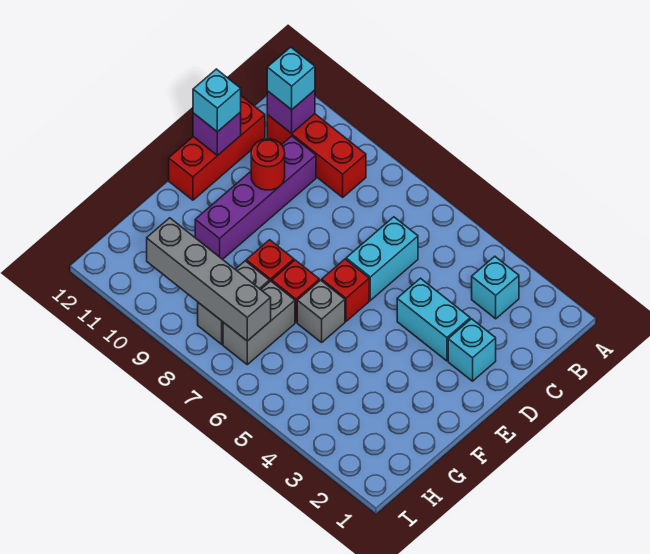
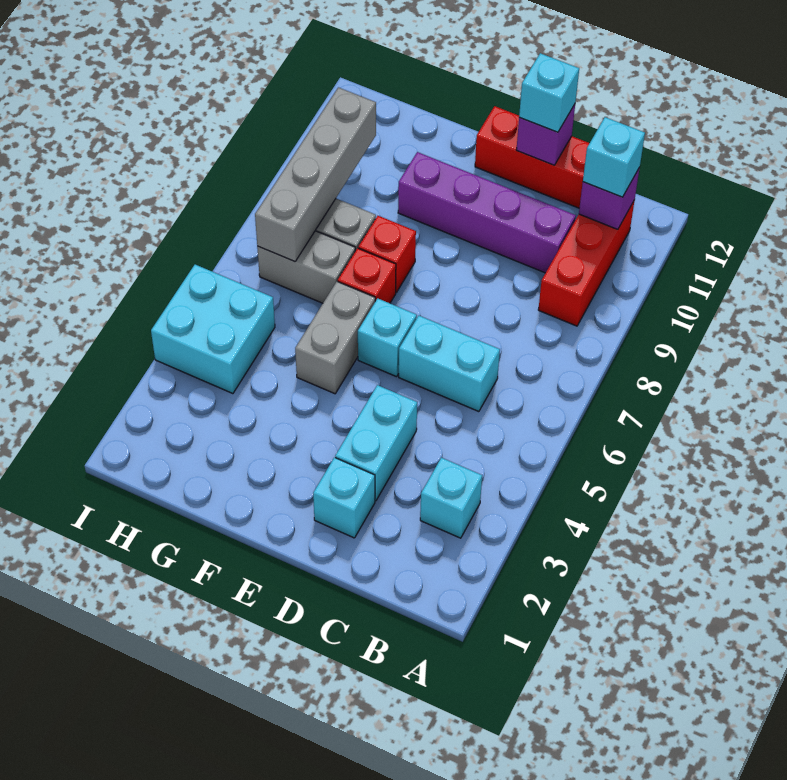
red round brick D10 level 2 -> none
red brick E6 level 1 -> cyan brick E6 level 1
grey brick F6 level 1 -> grey brick F5:F6 level 1
none -> cyan brick H4:I5 level 1

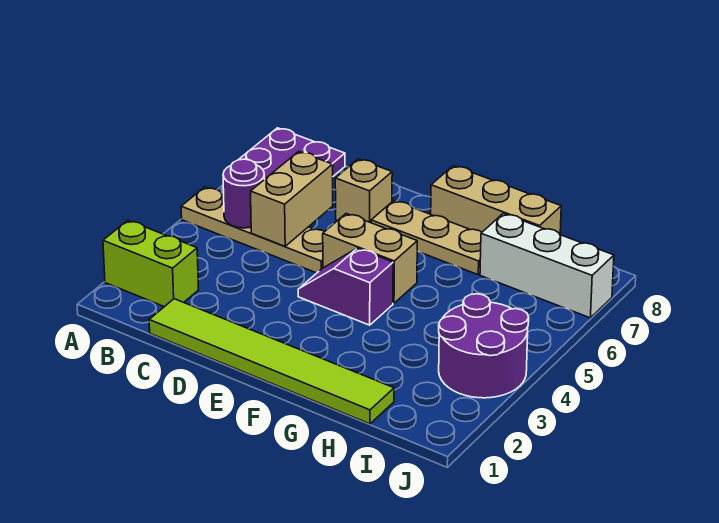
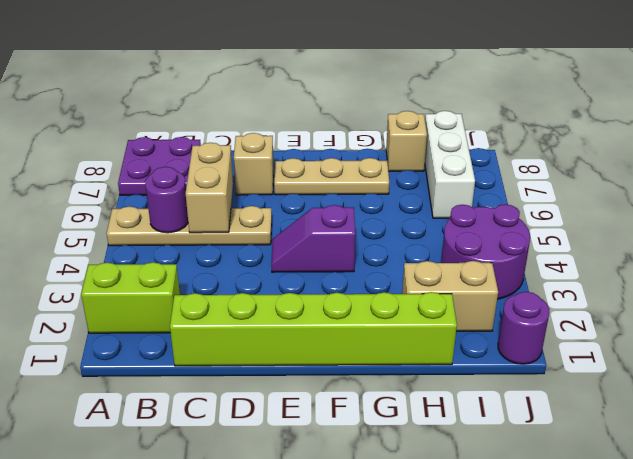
lime tile C1:H1 level 1 -> lime brick C1:H1 level 1
tan brick E5:F5 level 1 -> tan brick H2:I2 level 1
tan brick F8:H8 level 1 -> tan brick H8 level 1
white brick H7:J7 level 1 -> white brick I6:I8 level 1
none -> purple round brick J1 level 1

- [Exercise instructions]: The expected answer consists solely of the lines from the one with "none -> cyan brick H4:I5 level 1" through the last line of the listing above, restated exactly, minus any pictures.

- [Exercise answer]:
none -> cyan brick H4:I5 level 1

lime tile C1:H1 level 1 -> lime brick C1:H1 level 1
tan brick E5:F5 level 1 -> tan brick H2:I2 level 1
tan brick F8:H8 level 1 -> tan brick H8 level 1
white brick H7:J7 level 1 -> white brick I6:I8 level 1
none -> purple round brick J1 level 1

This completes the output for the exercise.